**Instructions to follow**
Rewrite the lines as a JSON list of strings, one string per line and no blank lines, covering every line. Omit the pictures from the answer.

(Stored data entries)
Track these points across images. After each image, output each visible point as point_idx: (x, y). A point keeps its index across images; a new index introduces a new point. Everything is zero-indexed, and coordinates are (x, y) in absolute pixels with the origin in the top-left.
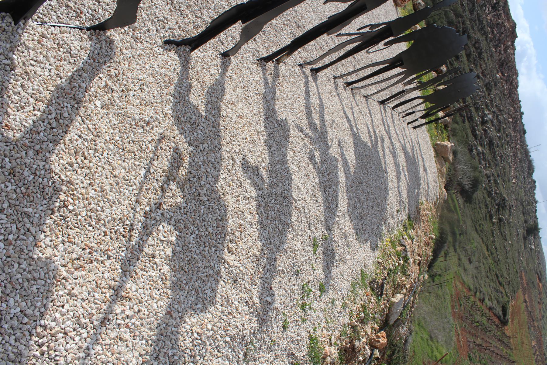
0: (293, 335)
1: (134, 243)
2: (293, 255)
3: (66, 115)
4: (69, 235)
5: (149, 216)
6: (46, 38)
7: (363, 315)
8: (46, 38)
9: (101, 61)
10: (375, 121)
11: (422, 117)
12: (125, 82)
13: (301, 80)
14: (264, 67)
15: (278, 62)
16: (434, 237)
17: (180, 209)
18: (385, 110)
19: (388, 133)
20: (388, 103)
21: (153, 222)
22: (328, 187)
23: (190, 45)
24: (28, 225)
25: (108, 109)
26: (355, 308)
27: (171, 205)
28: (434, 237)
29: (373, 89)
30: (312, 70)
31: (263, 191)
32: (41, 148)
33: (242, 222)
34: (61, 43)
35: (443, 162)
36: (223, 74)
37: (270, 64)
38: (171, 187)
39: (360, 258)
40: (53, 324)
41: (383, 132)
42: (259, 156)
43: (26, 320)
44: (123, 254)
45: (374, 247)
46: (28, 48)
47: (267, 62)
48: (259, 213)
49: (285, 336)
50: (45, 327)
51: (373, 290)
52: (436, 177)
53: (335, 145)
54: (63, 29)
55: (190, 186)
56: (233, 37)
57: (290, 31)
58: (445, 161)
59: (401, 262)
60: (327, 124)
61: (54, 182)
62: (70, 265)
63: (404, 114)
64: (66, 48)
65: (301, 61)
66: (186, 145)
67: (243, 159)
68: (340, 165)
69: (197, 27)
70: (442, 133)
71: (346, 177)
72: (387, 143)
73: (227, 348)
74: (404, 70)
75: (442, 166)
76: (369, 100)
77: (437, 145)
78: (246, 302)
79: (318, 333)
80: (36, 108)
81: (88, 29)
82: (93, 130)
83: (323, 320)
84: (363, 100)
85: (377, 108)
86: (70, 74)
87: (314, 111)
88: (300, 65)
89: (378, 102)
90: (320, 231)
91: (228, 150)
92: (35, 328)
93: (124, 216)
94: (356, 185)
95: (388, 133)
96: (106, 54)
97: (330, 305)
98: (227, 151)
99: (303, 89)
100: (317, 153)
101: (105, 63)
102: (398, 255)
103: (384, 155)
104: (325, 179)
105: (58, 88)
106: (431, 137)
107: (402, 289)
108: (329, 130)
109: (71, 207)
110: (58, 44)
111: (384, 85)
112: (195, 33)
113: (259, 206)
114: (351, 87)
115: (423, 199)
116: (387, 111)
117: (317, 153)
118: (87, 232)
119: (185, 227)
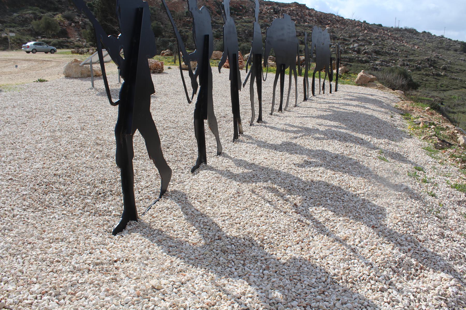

**Solution to the exercise**
[
  "Track these points across images. After each image, output each visible point as point_idx: (x, y). A point keeps its index across images; a new index introduces a new point. Everything is zero-indexed, and coordinates are (x, y) in absolute pixels with the origin in the top-left.",
  "0: (293, 335)",
  "1: (134, 243)",
  "2: (293, 255)",
  "3: (66, 115)",
  "4: (69, 235)",
  "5: (149, 216)",
  "6: (46, 38)",
  "7: (363, 315)",
  "8: (46, 38)",
  "9: (101, 61)",
  "10: (375, 121)",
  "11: (422, 117)",
  "12: (125, 82)",
  "13: (301, 80)",
  "14: (264, 67)",
  "15: (278, 62)",
  "16: (434, 237)",
  "17: (180, 209)",
  "18: (385, 110)",
  "19: (388, 133)",
  "20: (388, 103)",
  "21: (153, 222)",
  "22: (328, 187)",
  "23: (190, 45)",
  "24: (28, 225)",
  "25: (108, 109)",
  "26: (355, 308)",
  "27: (171, 205)",
  "28: (434, 237)",
  "29: (373, 89)",
  "30: (312, 70)",
  "31: (263, 191)",
  "32: (41, 148)",
  "33: (242, 222)",
  "34: (61, 43)",
  "35: (443, 162)",
  "36: (223, 74)",
  "37: (270, 64)",
  "38: (171, 187)",
  "39: (360, 258)",
  "40: (53, 324)",
  "41: (383, 132)",
  "42: (259, 156)",
  "43: (26, 320)",
  "44: (123, 254)",
  "45: (374, 247)",
  "46: (28, 48)",
  "47: (267, 62)",
  "48: (259, 213)",
  "49: (285, 336)",
  "50: (45, 327)",
  "51: (373, 290)",
  "52: (436, 177)",
  "53: (335, 145)",
  "54: (63, 29)",
  "55: (190, 186)",
  "56: (233, 37)",
  "57: (290, 31)",
  "58: (445, 161)",
  "59: (401, 262)",
  "60: (327, 124)",
  "61: (54, 182)",
  "62: (70, 265)",
  "63: (404, 114)",
  "64: (66, 48)",
  "65: (301, 61)",
  "66: (186, 145)",
  "67: (243, 159)",
  "68: (340, 165)",
  "69: (197, 27)",
  "70: (442, 133)",
  "71: (346, 177)",
  "72: (387, 143)",
  "73: (227, 348)",
  "74: (404, 70)",
  "75: (442, 166)",
  "76: (369, 100)",
  "77: (437, 145)",
  "78: (246, 302)",
  "79: (318, 333)",
  "80: (36, 108)",
  "81: (88, 29)",
  "82: (93, 130)",
  "83: (323, 320)",
  "84: (363, 100)",
  "85: (377, 108)",
  "86: (70, 74)",
  "87: (314, 111)",
  "88: (300, 65)",
  "89: (378, 102)",
  "90: (320, 231)",
  "91: (228, 150)",
  "92: (35, 328)",
  "93: (124, 216)",
  "94: (356, 185)",
  "95: (388, 133)",
  "96: (106, 54)",
  "97: (330, 305)",
  "98: (227, 151)",
  "99: (303, 89)",
  "100: (317, 153)",
  "101: (105, 63)",
  "102: (398, 255)",
  "103: (384, 155)",
  "104: (325, 179)",
  "105: (58, 88)",
  "106: (431, 137)",
  "107: (402, 289)",
  "108: (329, 130)",
  "109: (71, 207)",
  "110: (58, 44)",
  "111: (384, 85)",
  "112: (195, 33)",
  "113: (259, 206)",
  "114: (351, 87)",
  "115: (423, 199)",
  "116: (387, 111)",
  "117: (317, 153)",
  "118: (87, 232)",
  "119: (185, 227)"
]